(Objective) Copy every item below word for word, leaving nothing out and changing nothing.
======
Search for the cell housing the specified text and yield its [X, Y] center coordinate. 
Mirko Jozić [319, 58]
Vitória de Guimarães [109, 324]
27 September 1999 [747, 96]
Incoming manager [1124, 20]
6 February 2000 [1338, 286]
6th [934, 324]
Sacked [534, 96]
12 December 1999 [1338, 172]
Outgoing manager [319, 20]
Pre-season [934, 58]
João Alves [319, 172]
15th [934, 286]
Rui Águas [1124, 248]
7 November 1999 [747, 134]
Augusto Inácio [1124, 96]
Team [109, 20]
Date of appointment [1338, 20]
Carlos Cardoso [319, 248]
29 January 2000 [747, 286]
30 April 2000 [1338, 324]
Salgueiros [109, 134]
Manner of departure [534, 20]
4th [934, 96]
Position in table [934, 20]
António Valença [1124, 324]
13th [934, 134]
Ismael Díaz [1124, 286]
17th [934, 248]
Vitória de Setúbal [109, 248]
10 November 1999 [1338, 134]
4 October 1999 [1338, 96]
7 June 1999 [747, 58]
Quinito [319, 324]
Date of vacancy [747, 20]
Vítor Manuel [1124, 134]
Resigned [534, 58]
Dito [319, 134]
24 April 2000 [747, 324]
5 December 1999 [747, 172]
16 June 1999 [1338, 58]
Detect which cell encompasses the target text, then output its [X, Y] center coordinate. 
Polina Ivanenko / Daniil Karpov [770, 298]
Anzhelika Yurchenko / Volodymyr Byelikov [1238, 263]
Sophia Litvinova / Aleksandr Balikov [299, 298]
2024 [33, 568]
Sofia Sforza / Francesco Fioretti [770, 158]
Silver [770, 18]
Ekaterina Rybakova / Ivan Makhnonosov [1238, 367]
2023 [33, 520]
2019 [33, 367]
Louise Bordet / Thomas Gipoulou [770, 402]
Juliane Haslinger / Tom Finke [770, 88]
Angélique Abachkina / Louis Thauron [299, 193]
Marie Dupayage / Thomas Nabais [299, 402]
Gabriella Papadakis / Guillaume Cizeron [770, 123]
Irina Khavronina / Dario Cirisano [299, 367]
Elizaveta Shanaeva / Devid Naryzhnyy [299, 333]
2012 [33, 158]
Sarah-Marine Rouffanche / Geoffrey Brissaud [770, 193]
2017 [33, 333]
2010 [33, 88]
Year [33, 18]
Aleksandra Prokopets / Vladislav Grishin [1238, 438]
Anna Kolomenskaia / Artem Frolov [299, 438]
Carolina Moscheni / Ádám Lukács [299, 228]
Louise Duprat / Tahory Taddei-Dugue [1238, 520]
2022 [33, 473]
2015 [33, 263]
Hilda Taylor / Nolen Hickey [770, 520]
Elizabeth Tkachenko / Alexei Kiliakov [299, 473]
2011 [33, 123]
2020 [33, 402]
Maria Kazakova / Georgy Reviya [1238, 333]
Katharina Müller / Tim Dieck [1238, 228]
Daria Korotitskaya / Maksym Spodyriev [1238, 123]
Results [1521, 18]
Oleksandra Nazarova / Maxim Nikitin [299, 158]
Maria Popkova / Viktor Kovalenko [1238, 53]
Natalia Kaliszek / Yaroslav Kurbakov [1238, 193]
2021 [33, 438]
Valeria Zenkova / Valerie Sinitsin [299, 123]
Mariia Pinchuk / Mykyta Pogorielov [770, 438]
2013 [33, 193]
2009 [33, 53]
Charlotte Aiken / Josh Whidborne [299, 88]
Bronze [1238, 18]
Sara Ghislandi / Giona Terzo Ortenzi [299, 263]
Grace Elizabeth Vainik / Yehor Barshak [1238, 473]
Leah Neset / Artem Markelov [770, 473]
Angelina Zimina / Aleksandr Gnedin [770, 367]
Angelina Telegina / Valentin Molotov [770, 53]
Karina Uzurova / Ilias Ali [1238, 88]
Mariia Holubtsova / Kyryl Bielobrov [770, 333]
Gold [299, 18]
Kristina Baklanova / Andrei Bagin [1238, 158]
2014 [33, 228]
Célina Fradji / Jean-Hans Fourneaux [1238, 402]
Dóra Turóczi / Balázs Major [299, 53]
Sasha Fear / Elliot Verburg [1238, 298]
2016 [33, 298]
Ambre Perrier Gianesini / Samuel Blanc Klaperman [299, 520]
======
(Answer in full)
Search for the cell housing the specified text and yield its [X, Y] center coordinate. 
Mirko Jozić [319, 58]
Vitória de Guimarães [109, 324]
27 September 1999 [747, 96]
Incoming manager [1124, 20]
6 February 2000 [1338, 286]
6th [934, 324]
Sacked [534, 96]
12 December 1999 [1338, 172]
Outgoing manager [319, 20]
Pre-season [934, 58]
João Alves [319, 172]
15th [934, 286]
Rui Águas [1124, 248]
7 November 1999 [747, 134]
Augusto Inácio [1124, 96]
Team [109, 20]
Date of appointment [1338, 20]
Carlos Cardoso [319, 248]
29 January 2000 [747, 286]
30 April 2000 [1338, 324]
Salgueiros [109, 134]
Manner of departure [534, 20]
4th [934, 96]
Position in table [934, 20]
António Valença [1124, 324]
13th [934, 134]
Ismael Díaz [1124, 286]
17th [934, 248]
Vitória de Setúbal [109, 248]
10 November 1999 [1338, 134]
4 October 1999 [1338, 96]
7 June 1999 [747, 58]
Quinito [319, 324]
Date of vacancy [747, 20]
Vítor Manuel [1124, 134]
Resigned [534, 58]
Dito [319, 134]
24 April 2000 [747, 324]
5 December 1999 [747, 172]
16 June 1999 [1338, 58]
Detect which cell encompasses the target text, then output its [X, Y] center coordinate. 
Polina Ivanenko / Daniil Karpov [770, 298]
Anzhelika Yurchenko / Volodymyr Byelikov [1238, 263]
Sophia Litvinova / Aleksandr Balikov [299, 298]
2024 [33, 568]
Sofia Sforza / Francesco Fioretti [770, 158]
Silver [770, 18]
Ekaterina Rybakova / Ivan Makhnonosov [1238, 367]
2023 [33, 520]
2019 [33, 367]
Louise Bordet / Thomas Gipoulou [770, 402]
Juliane Haslinger / Tom Finke [770, 88]
Angélique Abachkina / Louis Thauron [299, 193]
Marie Dupayage / Thomas Nabais [299, 402]
Gabriella Papadakis / Guillaume Cizeron [770, 123]
Irina Khavronina / Dario Cirisano [299, 367]
Elizaveta Shanaeva / Devid Naryzhnyy [299, 333]
2012 [33, 158]
Sarah-Marine Rouffanche / Geoffrey Brissaud [770, 193]
2017 [33, 333]
2010 [33, 88]
Year [33, 18]
Aleksandra Prokopets / Vladislav Grishin [1238, 438]
Anna Kolomenskaia / Artem Frolov [299, 438]
Carolina Moscheni / Ádám Lukács [299, 228]
Louise Duprat / Tahory Taddei-Dugue [1238, 520]
2022 [33, 473]
2015 [33, 263]
Hilda Taylor / Nolen Hickey [770, 520]
Elizabeth Tkachenko / Alexei Kiliakov [299, 473]
2011 [33, 123]
2020 [33, 402]
Maria Kazakova / Georgy Reviya [1238, 333]
Katharina Müller / Tim Dieck [1238, 228]
Daria Korotitskaya / Maksym Spodyriev [1238, 123]
Results [1521, 18]
Oleksandra Nazarova / Maxim Nikitin [299, 158]
Maria Popkova / Viktor Kovalenko [1238, 53]
Natalia Kaliszek / Yaroslav Kurbakov [1238, 193]
2021 [33, 438]
Valeria Zenkova / Valerie Sinitsin [299, 123]
Mariia Pinchuk / Mykyta Pogorielov [770, 438]
2013 [33, 193]
2009 [33, 53]
Charlotte Aiken / Josh Whidborne [299, 88]
Bronze [1238, 18]
Sara Ghislandi / Giona Terzo Ortenzi [299, 263]
Grace Elizabeth Vainik / Yehor Barshak [1238, 473]
Leah Neset / Artem Markelov [770, 473]
Angelina Zimina / Aleksandr Gnedin [770, 367]
Angelina Telegina / Valentin Molotov [770, 53]
Karina Uzurova / Ilias Ali [1238, 88]
Mariia Holubtsova / Kyryl Bielobrov [770, 333]
Gold [299, 18]
Kristina Baklanova / Andrei Bagin [1238, 158]
2014 [33, 228]
Célina Fradji / Jean-Hans Fourneaux [1238, 402]
Dóra Turóczi / Balázs Major [299, 53]
Sasha Fear / Elliot Verburg [1238, 298]
2016 [33, 298]
Ambre Perrier Gianesini / Samuel Blanc Klaperman [299, 520]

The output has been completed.